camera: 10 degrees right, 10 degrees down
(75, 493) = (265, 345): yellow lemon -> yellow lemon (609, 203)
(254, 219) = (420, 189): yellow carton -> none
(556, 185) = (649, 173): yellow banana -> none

-- -- --

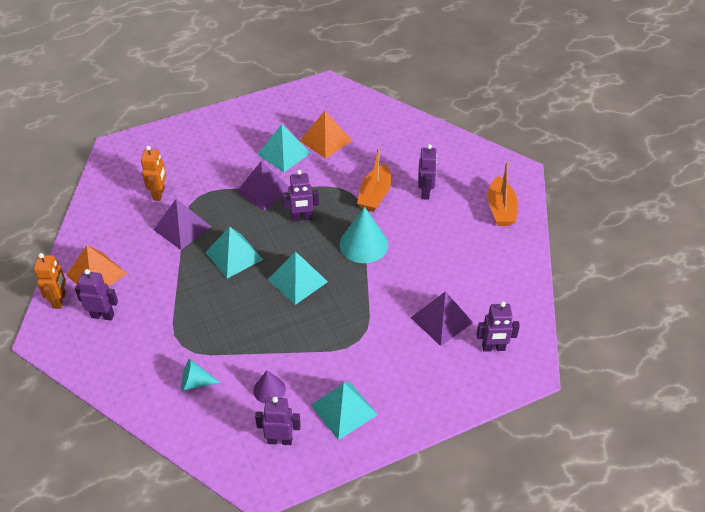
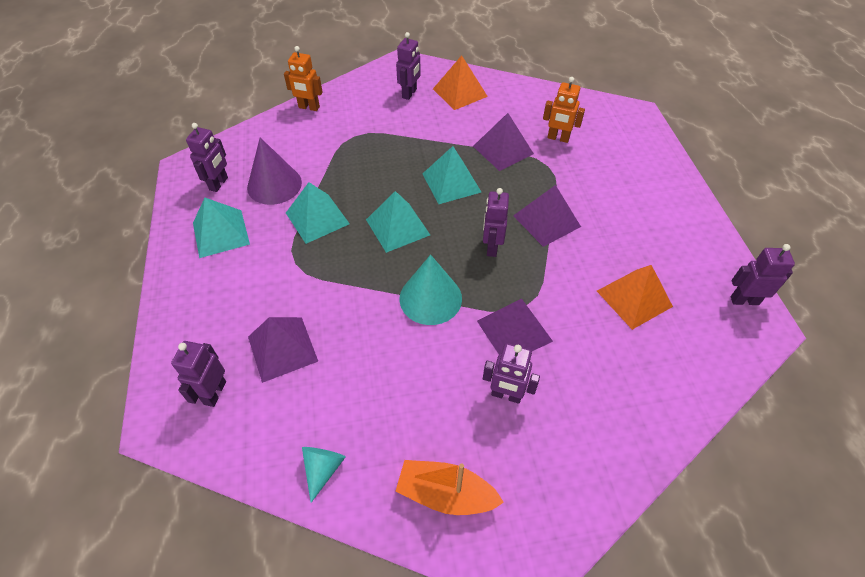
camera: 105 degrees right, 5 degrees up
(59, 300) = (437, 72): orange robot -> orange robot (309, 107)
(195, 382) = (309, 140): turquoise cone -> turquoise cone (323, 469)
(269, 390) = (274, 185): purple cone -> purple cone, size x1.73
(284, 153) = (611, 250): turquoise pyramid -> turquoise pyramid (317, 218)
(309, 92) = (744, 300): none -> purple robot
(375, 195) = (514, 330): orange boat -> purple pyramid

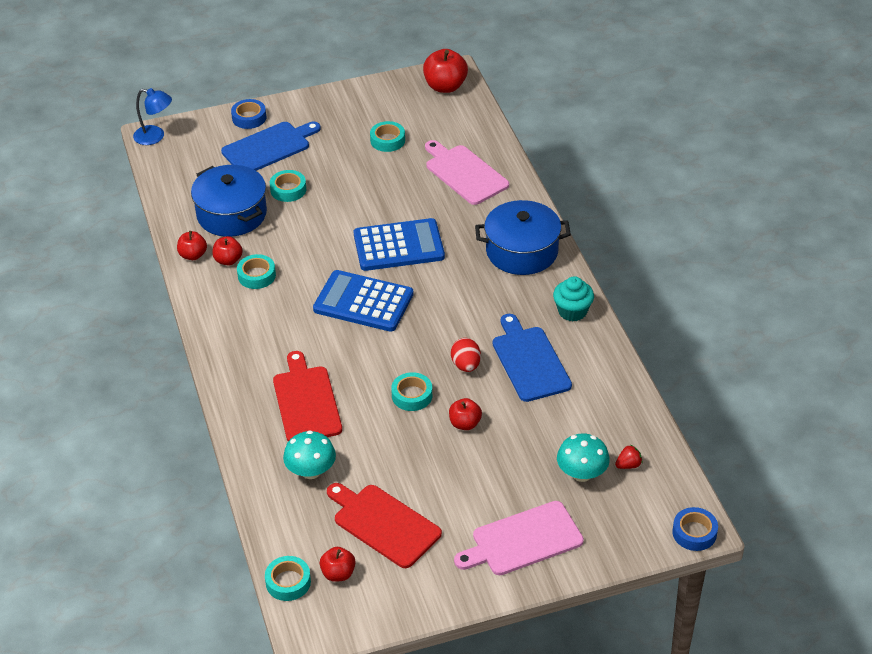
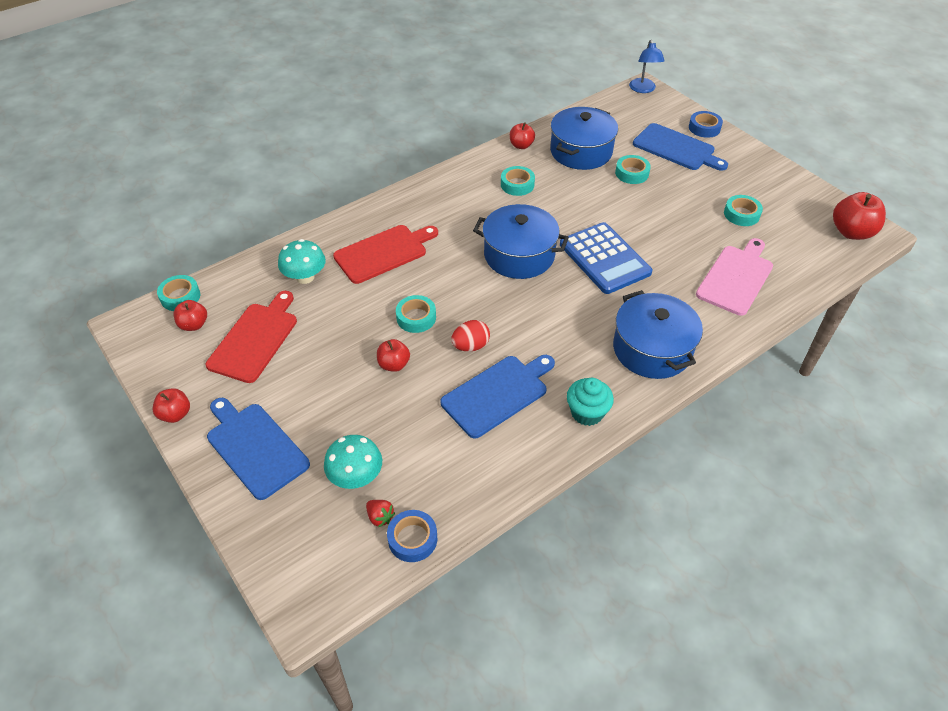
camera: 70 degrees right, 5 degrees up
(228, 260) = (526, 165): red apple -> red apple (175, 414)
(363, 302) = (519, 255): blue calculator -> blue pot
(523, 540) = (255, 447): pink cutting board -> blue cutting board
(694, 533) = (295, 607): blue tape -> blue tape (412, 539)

-- -- --

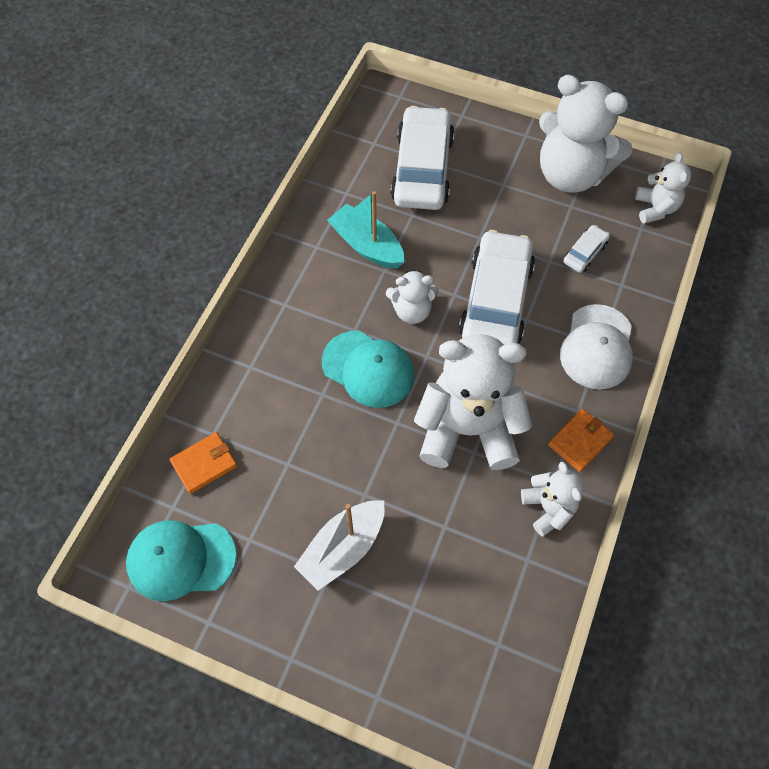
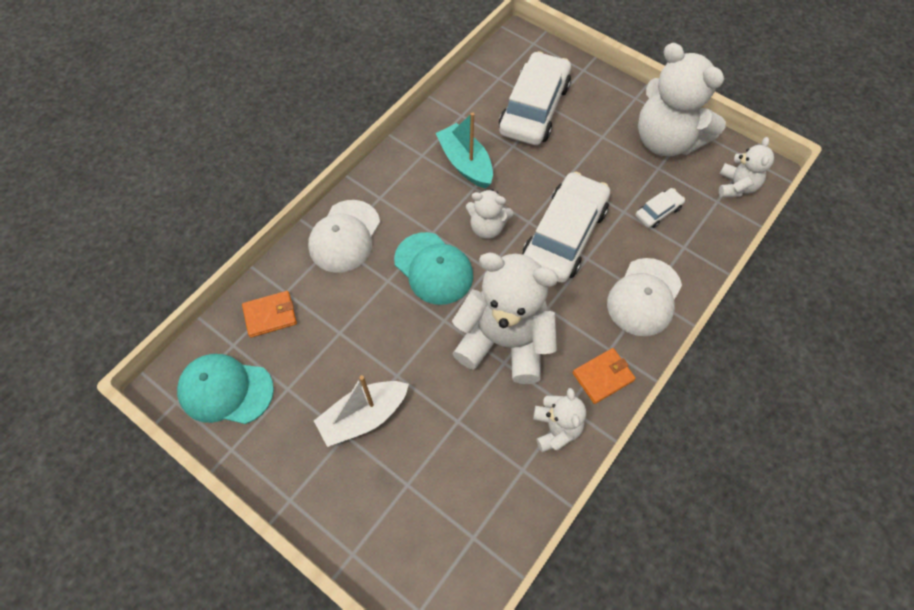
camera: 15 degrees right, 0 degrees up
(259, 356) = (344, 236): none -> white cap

-- -- --

_Task details_
Exactly the lines above, from the one containing "(284, 153) = (611, 250): turquoise" down to the one containing "(694, 533) = (295, 607): blue", are to be repeated, including both ends. Pictures are not part of the copy.

_Written answer_
(284, 153) = (611, 250): turquoise pyramid -> turquoise pyramid (317, 218)
(309, 92) = (744, 300): none -> purple robot
(375, 195) = (514, 330): orange boat -> purple pyramid

camera: 70 degrees right, 5 degrees up
(228, 260) = (526, 165): red apple -> red apple (175, 414)
(363, 302) = (519, 255): blue calculator -> blue pot
(523, 540) = (255, 447): pink cutting board -> blue cutting board
(694, 533) = (295, 607): blue tape -> blue tape (412, 539)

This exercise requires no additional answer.